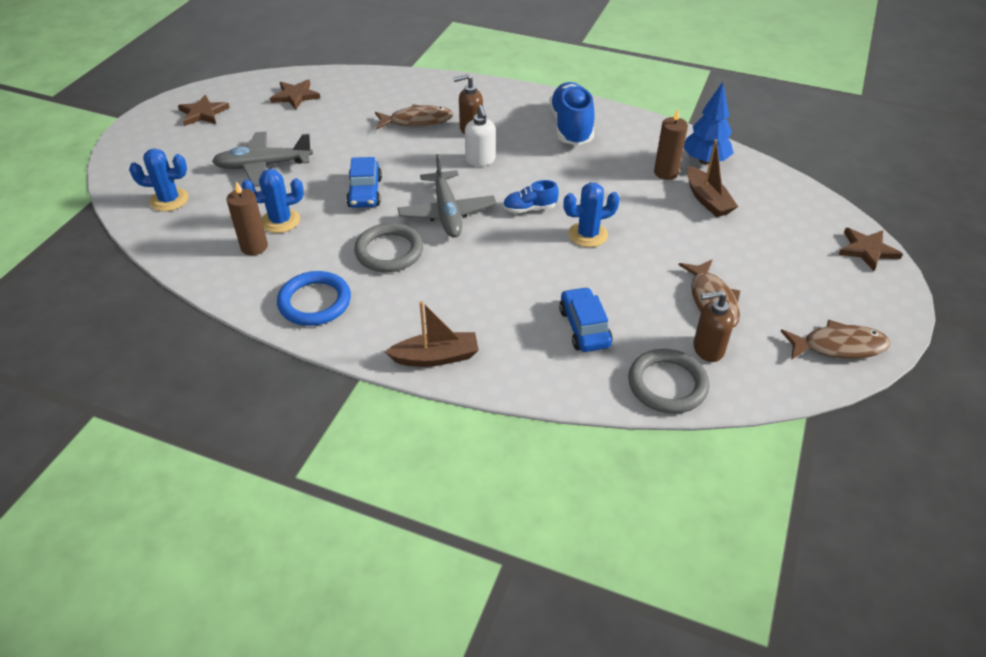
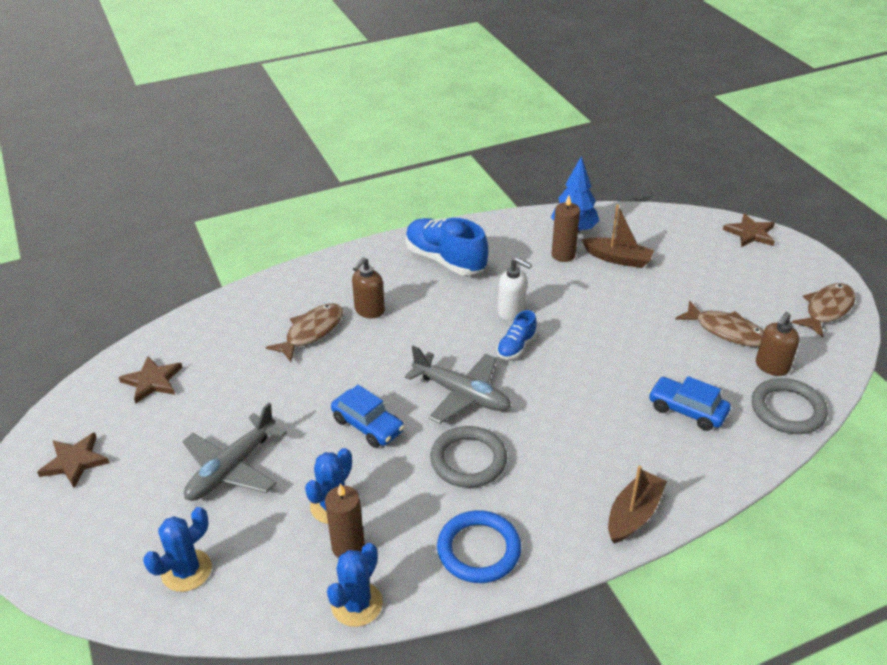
camera: 45 degrees left, 5 degrees down
(480, 160) = (418, 332): white soap dispenser -> white soap dispenser (511, 311)
(588, 235) = (585, 339): blue cactus -> blue cactus (357, 604)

○ ○ ○

Task instructions ▸ Leave out the pictures and output the rest of the material exactly as written.

Expected output ▸
camera: 45 degrees left, 5 degrees down
(480, 160) = (418, 332): white soap dispenser -> white soap dispenser (511, 311)
(588, 235) = (585, 339): blue cactus -> blue cactus (357, 604)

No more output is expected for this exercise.